_Task requirements_. Extract every line of the material that holds the string "none".

● ● ● ●

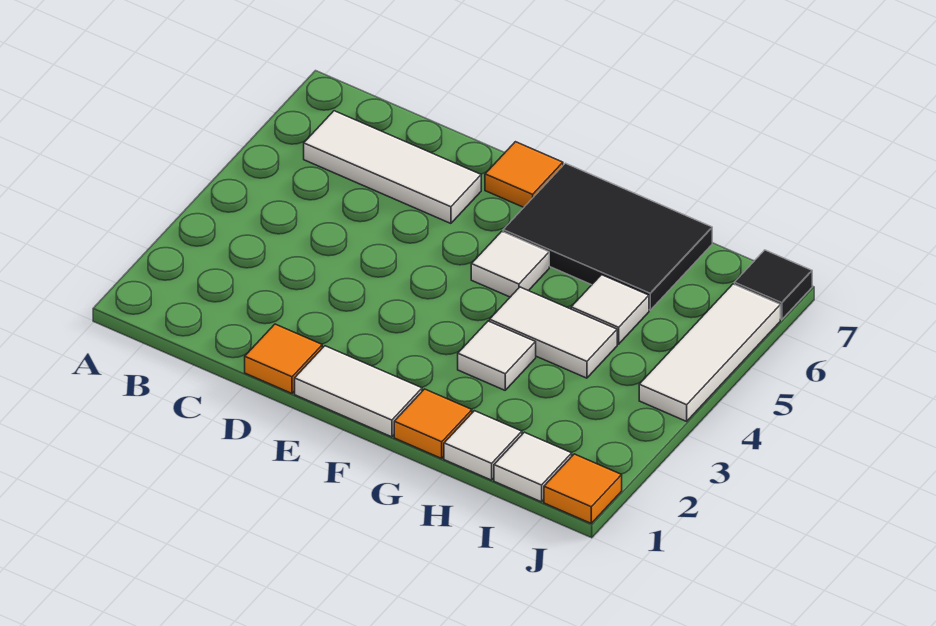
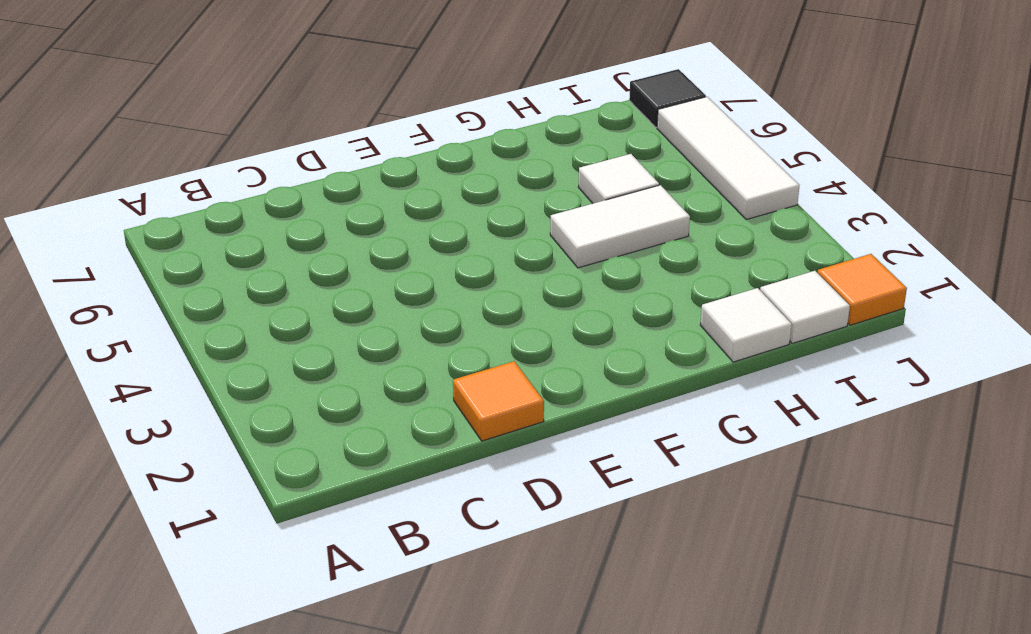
none -> white tile B6:D6 level 1
none -> white tile E1:F1 level 1
none -> orange tile E7 level 1

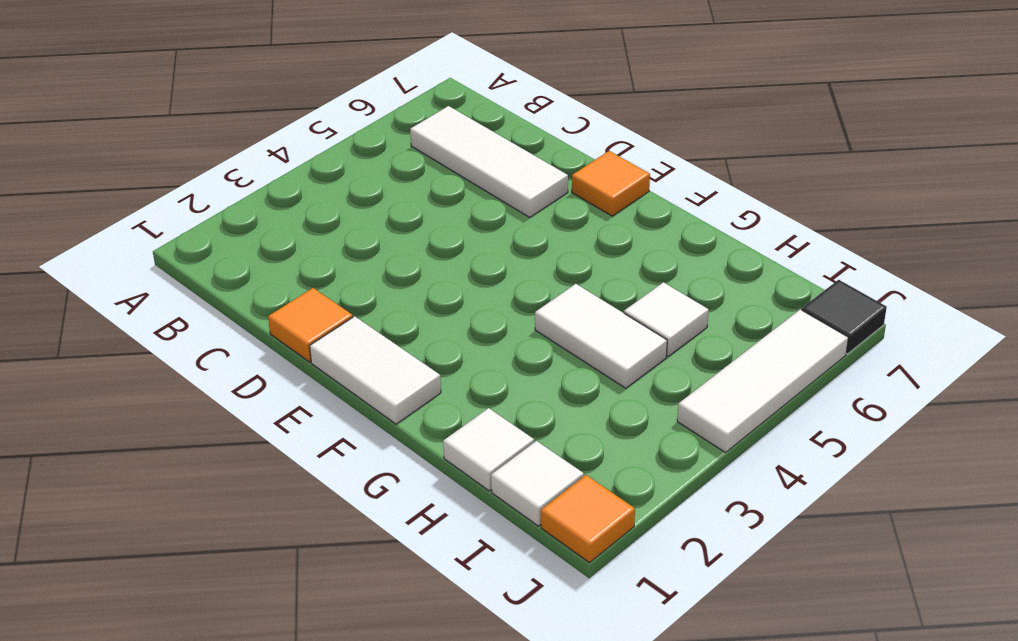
none -> white tile F5 level 1
none -> black tile F6:H7 level 1
none -> orange tile G1 level 1

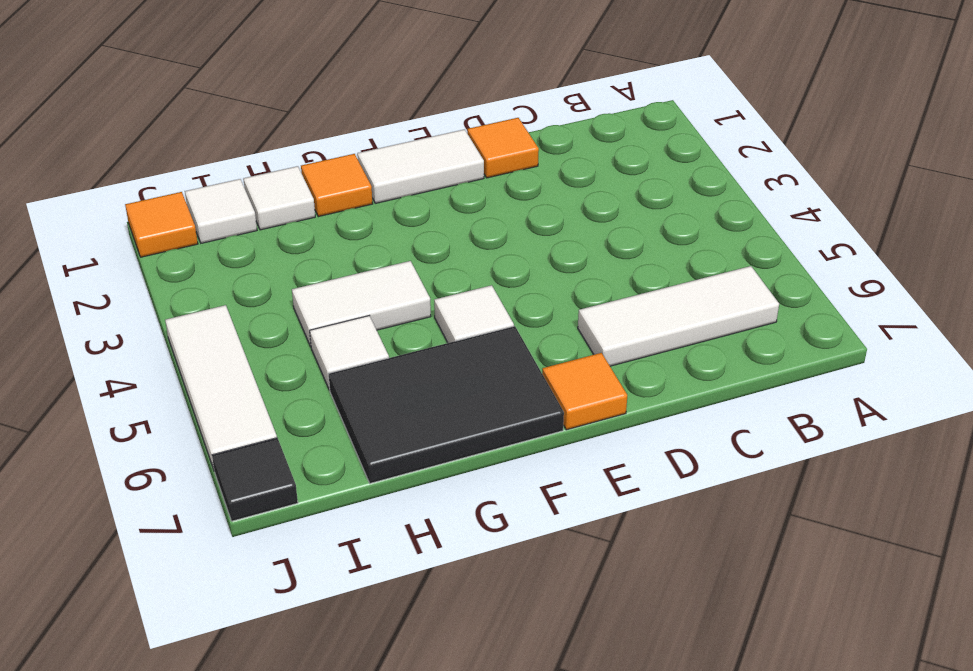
none -> white tile G3 level 1

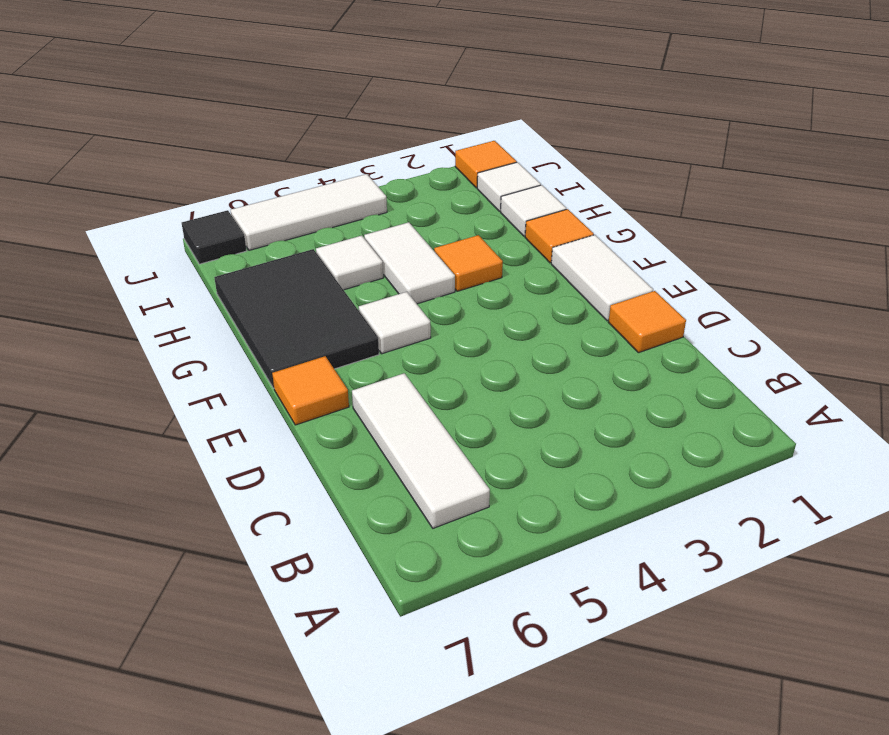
orange tile G3 level 1 -> white tile G3 level 1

● ● ● ●

_Solution to this exercise_.
none -> white tile B6:D6 level 1
none -> white tile E1:F1 level 1
none -> orange tile E7 level 1
none -> white tile F5 level 1
none -> black tile F6:H7 level 1
none -> orange tile G1 level 1
none -> white tile G3 level 1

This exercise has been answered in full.